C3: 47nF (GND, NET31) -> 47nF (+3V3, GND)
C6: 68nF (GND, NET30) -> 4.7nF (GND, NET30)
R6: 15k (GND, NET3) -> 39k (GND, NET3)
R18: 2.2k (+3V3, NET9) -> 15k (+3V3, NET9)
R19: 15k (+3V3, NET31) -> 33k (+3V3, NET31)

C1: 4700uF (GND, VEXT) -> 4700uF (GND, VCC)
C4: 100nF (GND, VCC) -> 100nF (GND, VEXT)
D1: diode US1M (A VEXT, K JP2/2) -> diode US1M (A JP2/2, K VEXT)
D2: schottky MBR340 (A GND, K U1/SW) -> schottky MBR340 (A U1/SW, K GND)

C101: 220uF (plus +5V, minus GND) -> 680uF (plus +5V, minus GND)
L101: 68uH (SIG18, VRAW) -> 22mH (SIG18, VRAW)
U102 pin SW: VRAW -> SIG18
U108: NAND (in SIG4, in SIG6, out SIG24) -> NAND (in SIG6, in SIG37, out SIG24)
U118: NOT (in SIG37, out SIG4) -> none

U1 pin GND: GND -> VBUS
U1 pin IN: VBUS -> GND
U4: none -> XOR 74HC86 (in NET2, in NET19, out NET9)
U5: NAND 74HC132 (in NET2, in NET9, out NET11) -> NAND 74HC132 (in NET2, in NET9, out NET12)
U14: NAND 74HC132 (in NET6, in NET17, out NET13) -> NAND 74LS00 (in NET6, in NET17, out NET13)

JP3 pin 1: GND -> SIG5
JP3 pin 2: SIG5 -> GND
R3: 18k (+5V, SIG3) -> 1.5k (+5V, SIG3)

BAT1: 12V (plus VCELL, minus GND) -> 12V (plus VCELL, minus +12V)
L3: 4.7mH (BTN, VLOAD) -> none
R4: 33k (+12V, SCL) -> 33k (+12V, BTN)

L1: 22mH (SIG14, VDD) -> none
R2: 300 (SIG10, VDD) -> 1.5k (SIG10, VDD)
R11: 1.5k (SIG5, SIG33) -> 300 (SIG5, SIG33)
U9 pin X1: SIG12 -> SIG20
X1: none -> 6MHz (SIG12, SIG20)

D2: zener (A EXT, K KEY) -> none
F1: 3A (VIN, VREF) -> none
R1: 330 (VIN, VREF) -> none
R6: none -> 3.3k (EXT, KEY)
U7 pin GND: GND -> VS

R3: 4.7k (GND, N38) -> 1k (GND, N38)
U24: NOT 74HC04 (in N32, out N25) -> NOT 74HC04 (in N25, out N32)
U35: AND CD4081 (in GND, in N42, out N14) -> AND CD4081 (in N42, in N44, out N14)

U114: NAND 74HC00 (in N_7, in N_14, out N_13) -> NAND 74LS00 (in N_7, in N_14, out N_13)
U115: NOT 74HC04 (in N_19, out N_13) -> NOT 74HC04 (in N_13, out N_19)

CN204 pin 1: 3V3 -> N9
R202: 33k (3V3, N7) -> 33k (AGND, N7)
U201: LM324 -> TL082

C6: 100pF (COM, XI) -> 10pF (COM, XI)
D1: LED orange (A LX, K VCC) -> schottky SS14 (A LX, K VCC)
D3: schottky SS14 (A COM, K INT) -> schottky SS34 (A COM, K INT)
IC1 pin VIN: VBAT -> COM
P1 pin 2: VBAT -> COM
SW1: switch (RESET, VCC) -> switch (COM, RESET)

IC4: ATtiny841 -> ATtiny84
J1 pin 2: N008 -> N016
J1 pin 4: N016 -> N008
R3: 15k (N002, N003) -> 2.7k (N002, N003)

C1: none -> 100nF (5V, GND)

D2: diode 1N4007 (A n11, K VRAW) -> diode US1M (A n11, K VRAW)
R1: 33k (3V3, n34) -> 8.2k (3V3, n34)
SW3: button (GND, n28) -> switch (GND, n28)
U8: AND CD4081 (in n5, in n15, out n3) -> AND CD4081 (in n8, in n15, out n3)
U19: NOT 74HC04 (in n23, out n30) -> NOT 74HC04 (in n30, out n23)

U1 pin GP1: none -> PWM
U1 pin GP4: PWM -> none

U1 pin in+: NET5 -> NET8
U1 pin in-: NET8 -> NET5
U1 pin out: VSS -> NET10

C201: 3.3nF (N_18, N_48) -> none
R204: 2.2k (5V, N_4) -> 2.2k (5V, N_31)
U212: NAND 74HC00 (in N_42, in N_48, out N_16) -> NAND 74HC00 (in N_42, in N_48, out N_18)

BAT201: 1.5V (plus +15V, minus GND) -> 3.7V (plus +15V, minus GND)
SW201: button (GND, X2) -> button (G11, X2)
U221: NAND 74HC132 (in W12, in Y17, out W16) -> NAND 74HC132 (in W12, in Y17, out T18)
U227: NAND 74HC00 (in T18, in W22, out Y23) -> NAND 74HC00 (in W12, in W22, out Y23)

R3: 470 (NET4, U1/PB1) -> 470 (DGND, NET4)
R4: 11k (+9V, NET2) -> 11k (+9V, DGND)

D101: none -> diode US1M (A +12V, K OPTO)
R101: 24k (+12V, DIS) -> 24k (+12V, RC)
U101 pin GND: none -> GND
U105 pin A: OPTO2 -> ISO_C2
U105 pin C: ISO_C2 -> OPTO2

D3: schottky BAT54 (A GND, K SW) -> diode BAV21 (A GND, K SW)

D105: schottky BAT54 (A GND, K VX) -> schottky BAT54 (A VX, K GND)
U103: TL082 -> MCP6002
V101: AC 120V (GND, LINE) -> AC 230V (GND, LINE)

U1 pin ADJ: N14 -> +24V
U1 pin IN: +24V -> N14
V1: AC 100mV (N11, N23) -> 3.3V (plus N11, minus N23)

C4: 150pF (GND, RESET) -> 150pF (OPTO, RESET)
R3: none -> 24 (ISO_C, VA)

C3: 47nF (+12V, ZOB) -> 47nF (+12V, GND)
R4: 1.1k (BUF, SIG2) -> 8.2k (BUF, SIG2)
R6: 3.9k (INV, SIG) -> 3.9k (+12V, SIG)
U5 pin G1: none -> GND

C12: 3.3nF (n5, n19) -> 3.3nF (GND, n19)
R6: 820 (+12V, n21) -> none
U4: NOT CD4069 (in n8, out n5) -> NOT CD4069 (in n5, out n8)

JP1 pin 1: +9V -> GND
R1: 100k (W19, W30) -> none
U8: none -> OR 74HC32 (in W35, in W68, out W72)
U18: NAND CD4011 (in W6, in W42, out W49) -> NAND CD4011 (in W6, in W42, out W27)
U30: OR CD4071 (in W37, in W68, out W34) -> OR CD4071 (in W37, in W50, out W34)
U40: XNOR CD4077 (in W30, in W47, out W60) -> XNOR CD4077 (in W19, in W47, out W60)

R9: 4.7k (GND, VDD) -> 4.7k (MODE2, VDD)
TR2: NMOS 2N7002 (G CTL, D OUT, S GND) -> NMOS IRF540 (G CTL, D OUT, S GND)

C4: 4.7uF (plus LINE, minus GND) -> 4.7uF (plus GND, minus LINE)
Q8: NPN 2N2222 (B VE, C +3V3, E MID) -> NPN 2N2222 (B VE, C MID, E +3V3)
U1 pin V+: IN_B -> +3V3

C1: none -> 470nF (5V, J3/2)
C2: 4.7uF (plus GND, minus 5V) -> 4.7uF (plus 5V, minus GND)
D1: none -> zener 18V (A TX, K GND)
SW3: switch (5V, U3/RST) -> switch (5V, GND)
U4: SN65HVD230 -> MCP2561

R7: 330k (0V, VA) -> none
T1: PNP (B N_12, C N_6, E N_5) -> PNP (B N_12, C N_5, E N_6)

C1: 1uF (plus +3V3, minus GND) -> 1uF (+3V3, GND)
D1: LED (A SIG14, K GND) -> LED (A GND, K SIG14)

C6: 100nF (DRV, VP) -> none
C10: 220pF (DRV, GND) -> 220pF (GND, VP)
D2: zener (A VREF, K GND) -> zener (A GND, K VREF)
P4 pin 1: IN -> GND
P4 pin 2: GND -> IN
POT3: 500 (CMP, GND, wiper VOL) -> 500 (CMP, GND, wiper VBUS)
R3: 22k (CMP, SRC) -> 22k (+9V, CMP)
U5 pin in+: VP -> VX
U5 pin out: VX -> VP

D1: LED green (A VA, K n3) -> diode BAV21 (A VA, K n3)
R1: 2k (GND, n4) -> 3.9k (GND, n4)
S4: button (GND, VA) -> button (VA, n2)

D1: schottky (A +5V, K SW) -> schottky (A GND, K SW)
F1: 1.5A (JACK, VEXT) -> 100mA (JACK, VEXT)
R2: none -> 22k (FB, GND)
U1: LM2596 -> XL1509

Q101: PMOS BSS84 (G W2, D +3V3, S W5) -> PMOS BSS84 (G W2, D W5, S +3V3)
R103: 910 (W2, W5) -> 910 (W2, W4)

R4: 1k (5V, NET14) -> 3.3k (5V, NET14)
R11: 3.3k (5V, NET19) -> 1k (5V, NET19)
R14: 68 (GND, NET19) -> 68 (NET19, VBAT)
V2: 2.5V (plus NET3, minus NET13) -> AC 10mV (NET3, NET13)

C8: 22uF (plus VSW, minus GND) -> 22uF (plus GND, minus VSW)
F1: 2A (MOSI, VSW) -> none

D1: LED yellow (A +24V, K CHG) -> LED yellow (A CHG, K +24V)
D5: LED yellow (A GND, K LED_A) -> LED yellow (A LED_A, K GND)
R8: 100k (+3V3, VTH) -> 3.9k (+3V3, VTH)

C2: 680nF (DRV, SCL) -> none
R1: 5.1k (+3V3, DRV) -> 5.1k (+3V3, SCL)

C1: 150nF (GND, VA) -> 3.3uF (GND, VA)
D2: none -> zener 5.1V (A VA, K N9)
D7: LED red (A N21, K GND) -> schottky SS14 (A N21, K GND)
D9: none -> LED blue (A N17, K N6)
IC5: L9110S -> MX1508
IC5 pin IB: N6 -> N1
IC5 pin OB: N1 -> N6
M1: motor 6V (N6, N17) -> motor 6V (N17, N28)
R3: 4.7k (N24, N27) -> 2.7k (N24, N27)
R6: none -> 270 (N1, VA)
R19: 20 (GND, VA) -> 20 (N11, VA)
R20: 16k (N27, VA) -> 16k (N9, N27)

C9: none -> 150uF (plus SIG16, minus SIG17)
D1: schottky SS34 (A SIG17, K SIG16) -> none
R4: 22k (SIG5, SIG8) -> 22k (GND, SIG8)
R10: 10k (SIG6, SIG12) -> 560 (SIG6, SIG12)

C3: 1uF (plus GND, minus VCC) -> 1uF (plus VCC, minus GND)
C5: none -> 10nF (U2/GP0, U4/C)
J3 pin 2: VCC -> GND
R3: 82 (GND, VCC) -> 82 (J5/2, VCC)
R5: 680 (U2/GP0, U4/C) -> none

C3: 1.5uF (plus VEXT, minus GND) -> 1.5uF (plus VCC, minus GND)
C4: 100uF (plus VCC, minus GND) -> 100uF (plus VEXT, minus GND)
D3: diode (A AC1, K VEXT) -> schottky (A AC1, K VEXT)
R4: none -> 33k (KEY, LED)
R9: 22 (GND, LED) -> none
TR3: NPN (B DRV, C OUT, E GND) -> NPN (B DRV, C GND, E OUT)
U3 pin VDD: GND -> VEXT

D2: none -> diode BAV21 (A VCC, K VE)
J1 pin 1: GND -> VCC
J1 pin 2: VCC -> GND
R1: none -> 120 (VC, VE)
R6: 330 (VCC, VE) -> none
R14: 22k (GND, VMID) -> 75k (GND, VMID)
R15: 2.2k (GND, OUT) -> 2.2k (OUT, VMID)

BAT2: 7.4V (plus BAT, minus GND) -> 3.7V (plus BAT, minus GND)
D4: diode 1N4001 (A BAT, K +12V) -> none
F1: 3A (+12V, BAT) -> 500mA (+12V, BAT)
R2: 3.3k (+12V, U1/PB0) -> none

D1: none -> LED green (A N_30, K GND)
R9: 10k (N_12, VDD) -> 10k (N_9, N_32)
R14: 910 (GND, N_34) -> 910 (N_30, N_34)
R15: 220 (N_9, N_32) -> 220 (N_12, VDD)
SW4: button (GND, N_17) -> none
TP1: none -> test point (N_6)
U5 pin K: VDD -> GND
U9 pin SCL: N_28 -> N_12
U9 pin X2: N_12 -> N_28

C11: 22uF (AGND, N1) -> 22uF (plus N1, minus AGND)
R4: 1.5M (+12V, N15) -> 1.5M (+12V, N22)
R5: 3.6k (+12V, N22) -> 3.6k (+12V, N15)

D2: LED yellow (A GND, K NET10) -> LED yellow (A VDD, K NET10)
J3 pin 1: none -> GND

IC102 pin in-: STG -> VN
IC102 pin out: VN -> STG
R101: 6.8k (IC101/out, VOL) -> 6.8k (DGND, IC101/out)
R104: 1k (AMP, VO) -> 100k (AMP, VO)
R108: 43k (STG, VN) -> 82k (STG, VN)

++++

• Your task: Of the entries above, transcribe exactly those lines that fall between the line containing "D1: none -> zener 18V (A TX, K GND)" and the line containing "R4: 1k (5V, NET14) -> 3.3k (5V, NET14)", together with those two lines.

• Answer section:
D1: none -> zener 18V (A TX, K GND)
SW3: switch (5V, U3/RST) -> switch (5V, GND)
U4: SN65HVD230 -> MCP2561

R7: 330k (0V, VA) -> none
T1: PNP (B N_12, C N_6, E N_5) -> PNP (B N_12, C N_5, E N_6)

C1: 1uF (plus +3V3, minus GND) -> 1uF (+3V3, GND)
D1: LED (A SIG14, K GND) -> LED (A GND, K SIG14)

C6: 100nF (DRV, VP) -> none
C10: 220pF (DRV, GND) -> 220pF (GND, VP)
D2: zener (A VREF, K GND) -> zener (A GND, K VREF)
P4 pin 1: IN -> GND
P4 pin 2: GND -> IN
POT3: 500 (CMP, GND, wiper VOL) -> 500 (CMP, GND, wiper VBUS)
R3: 22k (CMP, SRC) -> 22k (+9V, CMP)
U5 pin in+: VP -> VX
U5 pin out: VX -> VP

D1: LED green (A VA, K n3) -> diode BAV21 (A VA, K n3)
R1: 2k (GND, n4) -> 3.9k (GND, n4)
S4: button (GND, VA) -> button (VA, n2)

D1: schottky (A +5V, K SW) -> schottky (A GND, K SW)
F1: 1.5A (JACK, VEXT) -> 100mA (JACK, VEXT)
R2: none -> 22k (FB, GND)
U1: LM2596 -> XL1509

Q101: PMOS BSS84 (G W2, D +3V3, S W5) -> PMOS BSS84 (G W2, D W5, S +3V3)
R103: 910 (W2, W5) -> 910 (W2, W4)

R4: 1k (5V, NET14) -> 3.3k (5V, NET14)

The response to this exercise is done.